*** Input for this task Section Begins ***
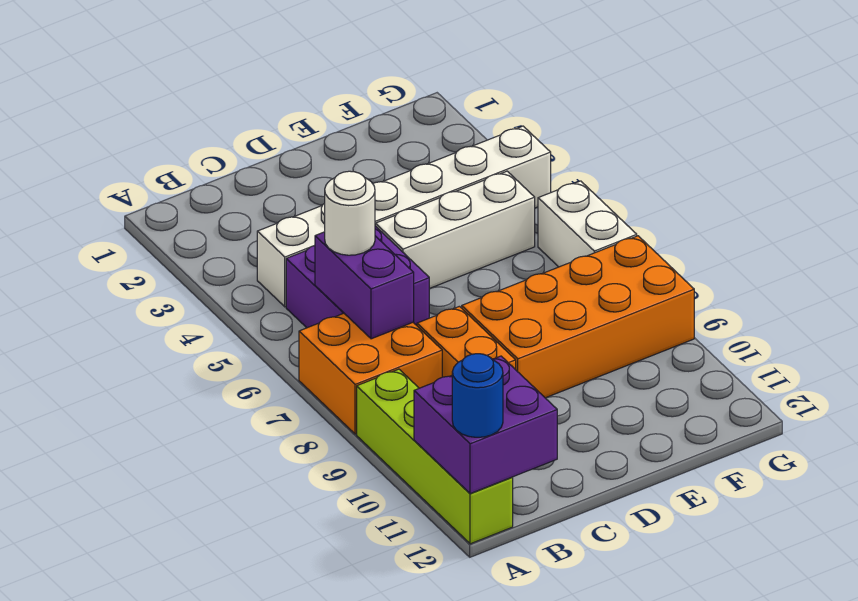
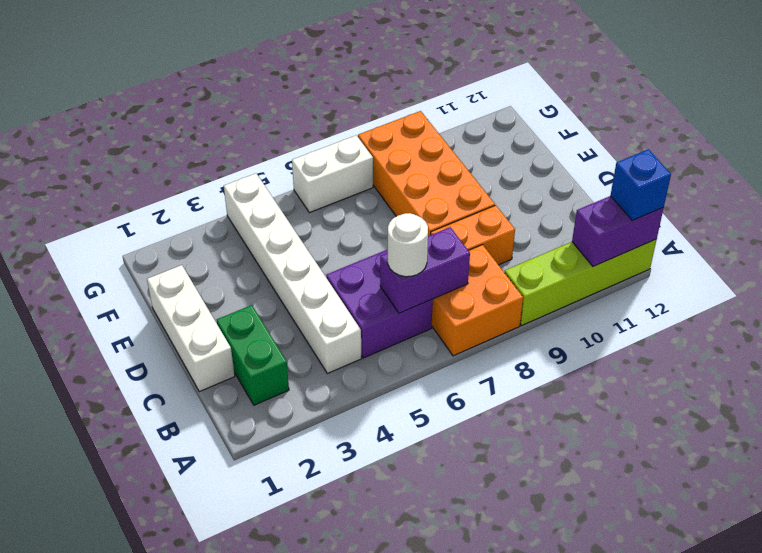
purple brick A11:B12 level 2 -> purple brick A11:A12 level 2
blue round brick A12 level 3 -> blue brick A12 level 3
none -> green brick B2:C2 level 1
white brick D5:F5 level 1 -> white brick C1:E1 level 1

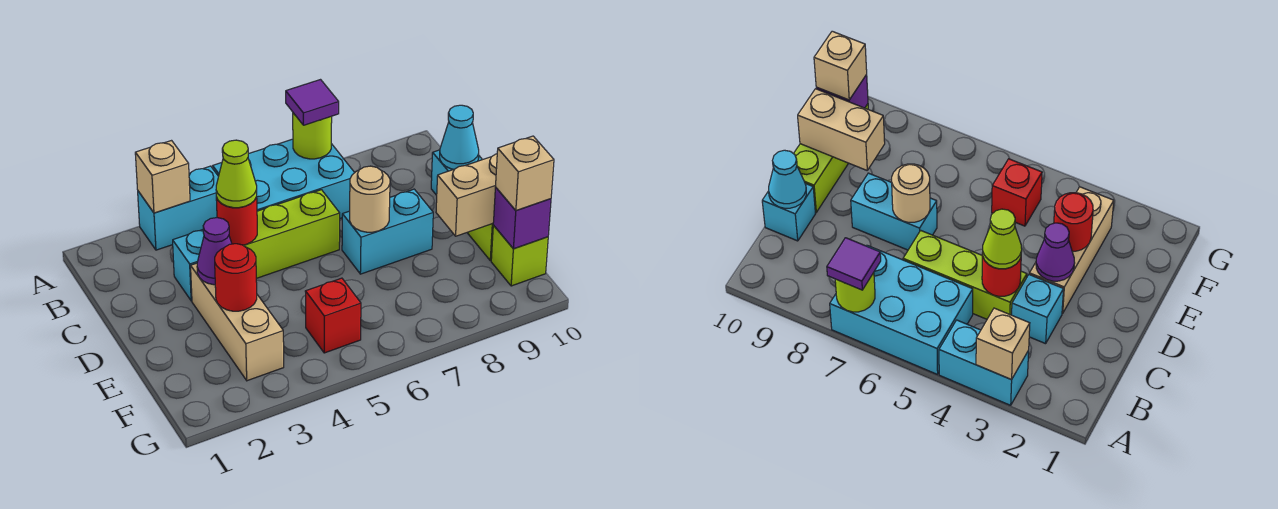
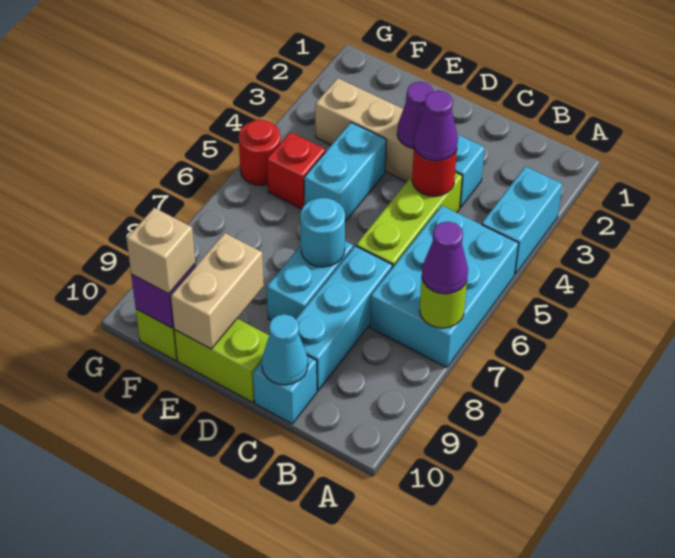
tan brick A3 level 2 -> none
purple tile A7 level 3 -> purple cone A7 level 3
lime cone C4 level 3 -> purple cone C4 level 3
none -> cyan brick C7:C9 level 1
tan round brick D7 level 2 -> cyan round brick D7 level 2
red round brick E3 level 2 -> red round brick G5 level 1
none -> cyan brick E4:E5 level 1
*** Input for this task Section Ends ***
Pull every line containing the string "cyan" out of the data above and copy it.

none -> cyan brick C7:C9 level 1
tan round brick D7 level 2 -> cyan round brick D7 level 2
none -> cyan brick E4:E5 level 1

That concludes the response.